- **DATASET**
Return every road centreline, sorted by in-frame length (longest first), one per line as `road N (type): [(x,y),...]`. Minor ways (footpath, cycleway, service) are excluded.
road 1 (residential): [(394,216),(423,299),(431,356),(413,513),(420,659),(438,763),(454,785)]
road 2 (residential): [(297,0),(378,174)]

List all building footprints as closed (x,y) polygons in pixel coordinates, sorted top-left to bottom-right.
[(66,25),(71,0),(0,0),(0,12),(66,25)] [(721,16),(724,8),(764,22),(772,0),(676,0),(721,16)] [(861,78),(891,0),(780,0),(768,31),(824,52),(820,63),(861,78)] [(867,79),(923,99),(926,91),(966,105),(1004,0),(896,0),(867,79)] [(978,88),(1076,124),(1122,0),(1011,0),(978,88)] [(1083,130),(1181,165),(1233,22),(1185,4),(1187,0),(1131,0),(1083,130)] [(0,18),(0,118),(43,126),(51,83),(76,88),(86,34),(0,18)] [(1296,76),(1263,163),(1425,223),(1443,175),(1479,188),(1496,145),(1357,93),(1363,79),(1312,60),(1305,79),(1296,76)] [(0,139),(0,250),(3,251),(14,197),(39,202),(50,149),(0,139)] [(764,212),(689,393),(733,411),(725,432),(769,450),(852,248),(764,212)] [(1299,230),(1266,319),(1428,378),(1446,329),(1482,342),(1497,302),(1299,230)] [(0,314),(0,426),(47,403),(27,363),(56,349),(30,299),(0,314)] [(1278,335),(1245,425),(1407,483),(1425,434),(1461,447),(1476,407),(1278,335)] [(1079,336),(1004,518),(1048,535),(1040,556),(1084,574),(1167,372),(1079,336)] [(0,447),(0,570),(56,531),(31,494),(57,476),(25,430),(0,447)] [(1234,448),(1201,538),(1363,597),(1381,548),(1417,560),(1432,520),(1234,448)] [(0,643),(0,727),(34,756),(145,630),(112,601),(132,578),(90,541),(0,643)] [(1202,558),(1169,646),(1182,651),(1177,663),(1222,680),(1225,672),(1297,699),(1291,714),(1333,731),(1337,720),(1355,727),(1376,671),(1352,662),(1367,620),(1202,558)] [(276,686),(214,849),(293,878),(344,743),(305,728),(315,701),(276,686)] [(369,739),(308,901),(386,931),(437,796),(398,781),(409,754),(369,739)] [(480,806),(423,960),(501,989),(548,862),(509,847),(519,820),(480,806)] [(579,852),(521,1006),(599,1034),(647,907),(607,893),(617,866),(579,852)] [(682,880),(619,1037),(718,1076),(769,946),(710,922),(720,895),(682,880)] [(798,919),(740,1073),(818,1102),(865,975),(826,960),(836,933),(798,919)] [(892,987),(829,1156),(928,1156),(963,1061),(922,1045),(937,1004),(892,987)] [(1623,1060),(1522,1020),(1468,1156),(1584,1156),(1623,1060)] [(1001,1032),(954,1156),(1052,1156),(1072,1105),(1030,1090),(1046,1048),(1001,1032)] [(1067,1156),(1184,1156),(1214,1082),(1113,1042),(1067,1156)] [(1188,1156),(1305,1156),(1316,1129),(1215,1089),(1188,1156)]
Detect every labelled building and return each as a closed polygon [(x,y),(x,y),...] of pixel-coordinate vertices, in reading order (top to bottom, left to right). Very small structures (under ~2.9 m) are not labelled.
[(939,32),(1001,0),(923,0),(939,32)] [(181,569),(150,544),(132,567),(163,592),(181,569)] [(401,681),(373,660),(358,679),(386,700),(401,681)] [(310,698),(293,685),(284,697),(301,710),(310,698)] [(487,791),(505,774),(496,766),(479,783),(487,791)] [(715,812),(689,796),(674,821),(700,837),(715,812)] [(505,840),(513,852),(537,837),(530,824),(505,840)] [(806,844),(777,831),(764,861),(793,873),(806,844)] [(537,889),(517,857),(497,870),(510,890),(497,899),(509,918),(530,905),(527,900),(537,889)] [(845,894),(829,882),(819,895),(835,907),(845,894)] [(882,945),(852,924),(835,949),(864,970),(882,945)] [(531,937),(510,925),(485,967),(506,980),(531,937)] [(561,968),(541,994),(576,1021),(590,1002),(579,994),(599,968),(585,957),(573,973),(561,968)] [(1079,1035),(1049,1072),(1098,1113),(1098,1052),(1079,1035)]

- **WHAT IS EXPECTED**
Your answer should be each line from the entries that includes the string "building".

- **TASK RESPONSE**
List all building footprints as closed (x,y) polygons in pixel coordinates, sorted top-left to bottom-right.
Detect every labelled building and return each as a closed polygon [(x,y),(x,y),...] of pixel-coordinate vertices, in reading order (top to bottom, left to right). Very small structures (under ~2.9 m) are not labelled.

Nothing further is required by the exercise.